• Exercise aim
Pick out each line of the records that contains the string "vertices", and copy those lines. Match upper and lower case exactly.

-*-*-

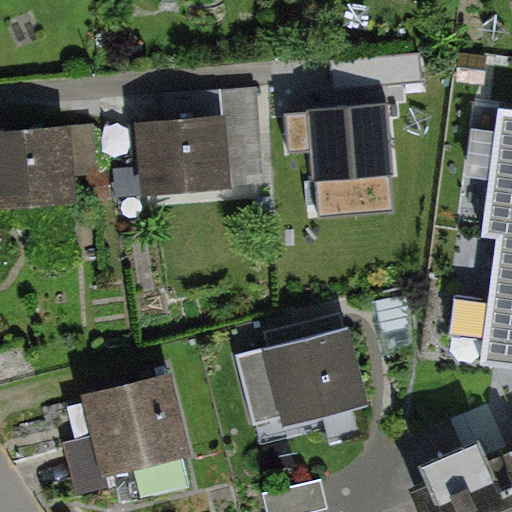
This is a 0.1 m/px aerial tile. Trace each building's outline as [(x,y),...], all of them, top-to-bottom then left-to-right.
[(171,124),(146,126),(151,194),(227,188),(220,93),(169,98),(171,124)] [(389,106),(312,109),(314,177),(392,174),(389,106)] [(511,114),(506,113),(486,239),(501,242),(482,363),(511,367),(511,114)] [(66,132),(0,136),(0,202),(70,199),(66,132)] [(347,330),(238,358),(255,432),(364,403),(347,330)] [(166,378),(69,400),(78,437),(65,441),(78,495),(110,487),(106,472),(184,453),(166,378)] [(431,476),(416,482),(428,511),(511,511),(511,434),(486,445),(480,431),(422,456),(431,476)] [(262,492),(266,511),(310,511),(327,508),(323,493),(320,478),(262,492)]
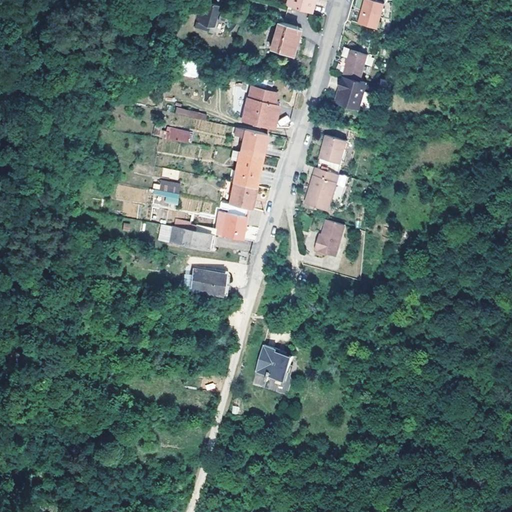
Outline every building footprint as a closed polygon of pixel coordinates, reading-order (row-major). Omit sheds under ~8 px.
[(311,12),(314,0),(287,0),(285,5),(311,12)] [(386,0),(366,0),(364,9),(368,10),(364,20),(380,24),(386,0)] [(202,21),(215,24),(220,4),(207,1),(202,21)] [(299,28),(278,22),(270,49),(292,54),(299,28)] [(344,74),(360,78),(366,51),(349,47),(343,74),(344,74)] [(181,76),(197,78),(198,61),(183,60),(181,76)] [(360,105),(366,80),(360,78),(344,74),(340,89),(345,91),(343,100),(360,105)] [(280,105),(247,97),(244,112),(250,114),(248,122),(274,128),(280,105)] [(205,120),(206,115),(177,106),(174,114),(197,121),(196,126),(222,134),(224,126),(205,120)] [(250,114),(244,112),(242,121),(248,122),(250,114)] [(352,128),(330,123),(322,156),(343,162),(352,128)] [(167,140),(188,143),(189,133),(169,129),(167,140)] [(238,162),(234,181),(255,186),(262,156),(267,135),(245,130),(240,152),(238,162)] [(225,161),(224,147),(215,147),(215,161),(225,161)] [(238,162),(240,152),(232,151),(231,160),(238,162)] [(340,204),(349,175),(317,166),(314,174),(316,175),(311,194),(309,193),(307,202),(329,209),(330,202),(340,204)] [(255,186),(234,181),(229,204),(251,208),(255,186)] [(154,190),(179,194),(180,185),(161,182),(160,186),(155,185),(154,190)] [(215,235),(243,239),(249,210),(221,205),(220,210),(229,211),(228,213),(219,212),(215,235)] [(346,224),(328,219),(323,234),(321,241),(318,240),(315,248),(338,255),(346,224)] [(132,232),(133,223),(123,223),(123,231),(132,232)] [(171,242),(173,228),(161,226),(158,239),(171,242)] [(211,249),(215,235),(173,228),(171,242),(211,249)] [(201,292),(221,295),(225,274),(204,271),(193,270),(192,277),(183,275),(181,290),(201,292)] [(221,295),(227,295),(230,275),(225,274),(221,295)] [(285,380),(293,355),(275,350),(276,347),(264,344),(256,372),(285,380)]
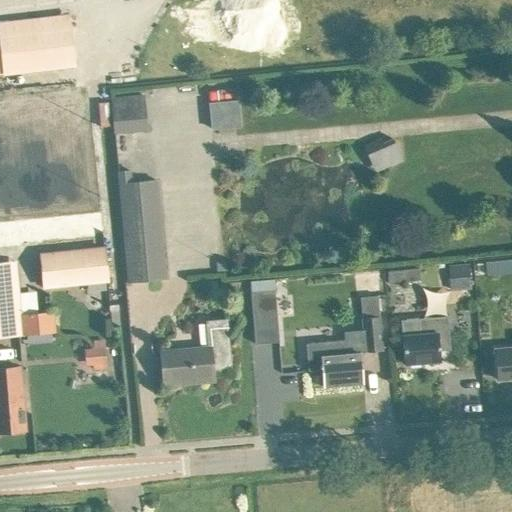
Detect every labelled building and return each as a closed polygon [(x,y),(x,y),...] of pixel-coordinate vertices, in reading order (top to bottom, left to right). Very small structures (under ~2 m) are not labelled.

-*-*-

• Solution for this problem
Detect every labelled building and return each as a closed polygon [(x,y),(x,y),...] of pixel-coordinate vertices, in reading order (top to bottom, left to right). Very small structures (under ~2 m) are not labelled.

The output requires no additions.